Top of DATASET

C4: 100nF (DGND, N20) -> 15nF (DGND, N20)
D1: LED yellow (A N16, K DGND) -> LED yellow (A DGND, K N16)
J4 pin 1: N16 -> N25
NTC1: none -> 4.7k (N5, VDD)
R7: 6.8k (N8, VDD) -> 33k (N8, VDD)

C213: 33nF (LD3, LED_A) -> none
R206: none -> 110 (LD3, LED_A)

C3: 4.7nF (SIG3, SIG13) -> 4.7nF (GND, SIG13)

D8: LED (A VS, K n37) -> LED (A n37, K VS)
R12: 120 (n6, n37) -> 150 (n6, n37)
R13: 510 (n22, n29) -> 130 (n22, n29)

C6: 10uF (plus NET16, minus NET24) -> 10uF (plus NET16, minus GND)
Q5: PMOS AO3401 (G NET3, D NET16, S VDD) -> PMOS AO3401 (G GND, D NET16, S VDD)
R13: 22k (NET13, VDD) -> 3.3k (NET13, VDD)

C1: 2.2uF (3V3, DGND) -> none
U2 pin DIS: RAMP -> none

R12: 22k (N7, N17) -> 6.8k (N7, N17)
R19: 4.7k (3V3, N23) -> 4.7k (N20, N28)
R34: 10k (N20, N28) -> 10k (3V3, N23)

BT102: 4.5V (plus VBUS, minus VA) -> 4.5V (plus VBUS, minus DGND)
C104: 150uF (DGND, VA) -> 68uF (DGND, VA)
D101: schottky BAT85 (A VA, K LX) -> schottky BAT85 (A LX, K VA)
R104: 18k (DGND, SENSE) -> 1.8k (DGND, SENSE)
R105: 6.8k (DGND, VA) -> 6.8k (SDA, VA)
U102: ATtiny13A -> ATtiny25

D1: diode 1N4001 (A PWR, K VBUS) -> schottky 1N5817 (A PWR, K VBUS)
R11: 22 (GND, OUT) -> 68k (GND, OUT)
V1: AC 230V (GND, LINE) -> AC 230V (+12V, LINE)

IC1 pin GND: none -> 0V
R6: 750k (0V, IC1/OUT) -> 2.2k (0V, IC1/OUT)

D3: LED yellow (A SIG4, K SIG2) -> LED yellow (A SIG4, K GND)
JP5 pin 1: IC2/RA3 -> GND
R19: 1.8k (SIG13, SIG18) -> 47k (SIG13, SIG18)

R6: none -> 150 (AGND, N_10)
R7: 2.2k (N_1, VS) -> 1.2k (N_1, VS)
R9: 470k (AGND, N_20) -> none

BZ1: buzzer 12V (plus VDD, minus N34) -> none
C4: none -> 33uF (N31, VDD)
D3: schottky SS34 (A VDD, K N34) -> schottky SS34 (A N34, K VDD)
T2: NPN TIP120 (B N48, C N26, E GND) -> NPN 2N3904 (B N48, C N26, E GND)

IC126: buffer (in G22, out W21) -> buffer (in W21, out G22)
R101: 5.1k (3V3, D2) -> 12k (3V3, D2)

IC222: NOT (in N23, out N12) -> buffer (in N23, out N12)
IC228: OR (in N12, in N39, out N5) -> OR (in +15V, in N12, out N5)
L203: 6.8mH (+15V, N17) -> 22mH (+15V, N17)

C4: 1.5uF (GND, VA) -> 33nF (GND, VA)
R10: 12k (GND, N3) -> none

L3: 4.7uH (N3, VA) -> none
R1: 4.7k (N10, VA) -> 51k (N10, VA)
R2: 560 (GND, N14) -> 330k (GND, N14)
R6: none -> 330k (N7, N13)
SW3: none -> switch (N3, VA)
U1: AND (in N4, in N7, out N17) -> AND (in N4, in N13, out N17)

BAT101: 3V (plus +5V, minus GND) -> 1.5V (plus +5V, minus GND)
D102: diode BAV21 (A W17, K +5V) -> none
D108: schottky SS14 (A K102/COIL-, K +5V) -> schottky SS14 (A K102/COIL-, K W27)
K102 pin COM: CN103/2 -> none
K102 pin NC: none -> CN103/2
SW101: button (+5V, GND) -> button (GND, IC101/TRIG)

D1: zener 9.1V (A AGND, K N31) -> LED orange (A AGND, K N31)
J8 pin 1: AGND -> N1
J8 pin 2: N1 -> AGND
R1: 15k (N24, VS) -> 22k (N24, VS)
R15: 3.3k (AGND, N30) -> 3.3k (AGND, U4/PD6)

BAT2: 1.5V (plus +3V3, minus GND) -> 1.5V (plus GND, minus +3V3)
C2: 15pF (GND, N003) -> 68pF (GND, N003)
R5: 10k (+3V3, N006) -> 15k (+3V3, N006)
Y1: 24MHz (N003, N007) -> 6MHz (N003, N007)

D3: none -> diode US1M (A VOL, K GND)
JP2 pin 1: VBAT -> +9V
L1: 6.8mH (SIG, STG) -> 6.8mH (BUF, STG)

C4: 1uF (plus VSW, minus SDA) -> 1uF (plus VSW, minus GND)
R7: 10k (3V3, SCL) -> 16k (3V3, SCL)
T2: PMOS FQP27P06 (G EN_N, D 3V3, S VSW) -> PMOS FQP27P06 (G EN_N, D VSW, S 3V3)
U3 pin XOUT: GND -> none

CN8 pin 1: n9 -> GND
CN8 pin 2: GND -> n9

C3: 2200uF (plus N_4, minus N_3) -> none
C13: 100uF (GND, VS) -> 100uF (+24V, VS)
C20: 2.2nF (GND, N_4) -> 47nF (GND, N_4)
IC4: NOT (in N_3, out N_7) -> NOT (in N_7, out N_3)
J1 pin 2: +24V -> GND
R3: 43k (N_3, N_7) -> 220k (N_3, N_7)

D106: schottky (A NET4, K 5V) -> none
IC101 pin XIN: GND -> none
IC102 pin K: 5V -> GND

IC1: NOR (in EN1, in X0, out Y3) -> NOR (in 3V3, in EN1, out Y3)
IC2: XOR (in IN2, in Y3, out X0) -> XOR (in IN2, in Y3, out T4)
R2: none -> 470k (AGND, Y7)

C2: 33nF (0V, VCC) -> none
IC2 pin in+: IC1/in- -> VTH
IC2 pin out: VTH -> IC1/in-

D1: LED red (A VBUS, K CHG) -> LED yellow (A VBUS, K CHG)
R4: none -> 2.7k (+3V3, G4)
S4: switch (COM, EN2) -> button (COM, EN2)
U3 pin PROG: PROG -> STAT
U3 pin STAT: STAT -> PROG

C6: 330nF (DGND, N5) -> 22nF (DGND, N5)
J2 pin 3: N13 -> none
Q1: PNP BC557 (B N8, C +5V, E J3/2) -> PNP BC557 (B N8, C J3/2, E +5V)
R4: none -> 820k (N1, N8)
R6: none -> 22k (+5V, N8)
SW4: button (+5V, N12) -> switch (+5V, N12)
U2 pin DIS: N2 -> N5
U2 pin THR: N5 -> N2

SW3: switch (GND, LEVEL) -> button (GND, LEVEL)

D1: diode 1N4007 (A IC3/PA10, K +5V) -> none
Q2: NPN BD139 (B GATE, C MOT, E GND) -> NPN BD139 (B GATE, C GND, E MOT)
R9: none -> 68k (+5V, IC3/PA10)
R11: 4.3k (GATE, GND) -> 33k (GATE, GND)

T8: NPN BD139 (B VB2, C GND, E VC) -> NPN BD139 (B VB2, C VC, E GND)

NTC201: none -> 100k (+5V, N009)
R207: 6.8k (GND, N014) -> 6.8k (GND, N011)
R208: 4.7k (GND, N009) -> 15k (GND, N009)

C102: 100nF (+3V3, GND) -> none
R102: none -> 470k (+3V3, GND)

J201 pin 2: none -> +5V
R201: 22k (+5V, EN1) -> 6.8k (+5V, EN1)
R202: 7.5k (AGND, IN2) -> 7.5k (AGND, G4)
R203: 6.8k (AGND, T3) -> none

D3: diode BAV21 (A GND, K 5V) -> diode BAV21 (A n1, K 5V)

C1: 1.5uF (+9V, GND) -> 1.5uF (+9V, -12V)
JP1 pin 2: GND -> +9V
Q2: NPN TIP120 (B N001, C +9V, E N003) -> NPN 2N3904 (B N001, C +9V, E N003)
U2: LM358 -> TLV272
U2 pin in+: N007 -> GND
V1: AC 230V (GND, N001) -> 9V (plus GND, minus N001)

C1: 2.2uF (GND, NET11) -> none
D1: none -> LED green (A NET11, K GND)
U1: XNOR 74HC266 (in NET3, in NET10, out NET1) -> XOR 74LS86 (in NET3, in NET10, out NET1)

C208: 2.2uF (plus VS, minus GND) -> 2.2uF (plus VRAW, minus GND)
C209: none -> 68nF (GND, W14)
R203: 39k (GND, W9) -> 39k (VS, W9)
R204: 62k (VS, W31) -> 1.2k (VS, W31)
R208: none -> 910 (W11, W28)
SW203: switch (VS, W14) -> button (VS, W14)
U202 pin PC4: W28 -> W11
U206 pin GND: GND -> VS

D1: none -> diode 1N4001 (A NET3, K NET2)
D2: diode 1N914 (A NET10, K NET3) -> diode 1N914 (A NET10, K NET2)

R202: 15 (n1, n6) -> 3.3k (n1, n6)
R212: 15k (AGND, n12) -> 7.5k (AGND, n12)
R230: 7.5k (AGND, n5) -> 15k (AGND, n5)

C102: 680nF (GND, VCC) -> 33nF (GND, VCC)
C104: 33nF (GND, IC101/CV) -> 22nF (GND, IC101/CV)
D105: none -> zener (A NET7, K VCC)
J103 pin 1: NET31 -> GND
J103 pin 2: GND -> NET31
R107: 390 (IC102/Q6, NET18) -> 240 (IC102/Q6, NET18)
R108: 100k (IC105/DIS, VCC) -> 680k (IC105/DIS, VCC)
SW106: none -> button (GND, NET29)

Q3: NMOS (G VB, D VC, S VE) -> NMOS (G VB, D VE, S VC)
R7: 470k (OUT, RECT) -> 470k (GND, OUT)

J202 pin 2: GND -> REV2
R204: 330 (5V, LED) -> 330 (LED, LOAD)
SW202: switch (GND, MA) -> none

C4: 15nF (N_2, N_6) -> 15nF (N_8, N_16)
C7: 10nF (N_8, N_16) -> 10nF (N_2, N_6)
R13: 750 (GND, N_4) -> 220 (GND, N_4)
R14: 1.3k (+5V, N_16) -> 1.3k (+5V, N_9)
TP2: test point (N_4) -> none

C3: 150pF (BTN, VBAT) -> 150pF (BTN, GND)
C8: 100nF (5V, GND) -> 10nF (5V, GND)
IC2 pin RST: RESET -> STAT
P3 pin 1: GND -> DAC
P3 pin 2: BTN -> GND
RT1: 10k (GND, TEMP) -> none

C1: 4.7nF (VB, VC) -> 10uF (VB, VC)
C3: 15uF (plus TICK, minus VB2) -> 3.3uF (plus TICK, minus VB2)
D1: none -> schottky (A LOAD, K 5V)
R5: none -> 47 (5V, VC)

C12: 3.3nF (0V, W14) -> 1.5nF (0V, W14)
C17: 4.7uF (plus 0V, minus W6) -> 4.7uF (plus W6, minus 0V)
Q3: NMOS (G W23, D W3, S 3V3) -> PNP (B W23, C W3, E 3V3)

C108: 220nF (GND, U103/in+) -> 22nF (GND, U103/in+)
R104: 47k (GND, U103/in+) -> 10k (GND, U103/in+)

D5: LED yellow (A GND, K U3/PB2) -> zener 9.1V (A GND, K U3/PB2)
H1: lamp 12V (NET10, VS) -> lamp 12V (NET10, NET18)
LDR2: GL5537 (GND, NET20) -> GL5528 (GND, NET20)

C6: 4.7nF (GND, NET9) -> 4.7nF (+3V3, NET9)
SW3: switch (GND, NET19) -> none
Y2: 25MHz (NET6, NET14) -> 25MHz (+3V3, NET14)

Bottom of DATASET

WORK TO COMPLETE. A word-for-word copy of the entries, from the first line through the line containing "C104: 150uF (DGND, VA) -> 68uF (DGND, VA)", is the whole answer.

ANSWER TO THE EXERCISE.
C4: 100nF (DGND, N20) -> 15nF (DGND, N20)
D1: LED yellow (A N16, K DGND) -> LED yellow (A DGND, K N16)
J4 pin 1: N16 -> N25
NTC1: none -> 4.7k (N5, VDD)
R7: 6.8k (N8, VDD) -> 33k (N8, VDD)

C213: 33nF (LD3, LED_A) -> none
R206: none -> 110 (LD3, LED_A)

C3: 4.7nF (SIG3, SIG13) -> 4.7nF (GND, SIG13)

D8: LED (A VS, K n37) -> LED (A n37, K VS)
R12: 120 (n6, n37) -> 150 (n6, n37)
R13: 510 (n22, n29) -> 130 (n22, n29)

C6: 10uF (plus NET16, minus NET24) -> 10uF (plus NET16, minus GND)
Q5: PMOS AO3401 (G NET3, D NET16, S VDD) -> PMOS AO3401 (G GND, D NET16, S VDD)
R13: 22k (NET13, VDD) -> 3.3k (NET13, VDD)

C1: 2.2uF (3V3, DGND) -> none
U2 pin DIS: RAMP -> none

R12: 22k (N7, N17) -> 6.8k (N7, N17)
R19: 4.7k (3V3, N23) -> 4.7k (N20, N28)
R34: 10k (N20, N28) -> 10k (3V3, N23)

BT102: 4.5V (plus VBUS, minus VA) -> 4.5V (plus VBUS, minus DGND)
C104: 150uF (DGND, VA) -> 68uF (DGND, VA)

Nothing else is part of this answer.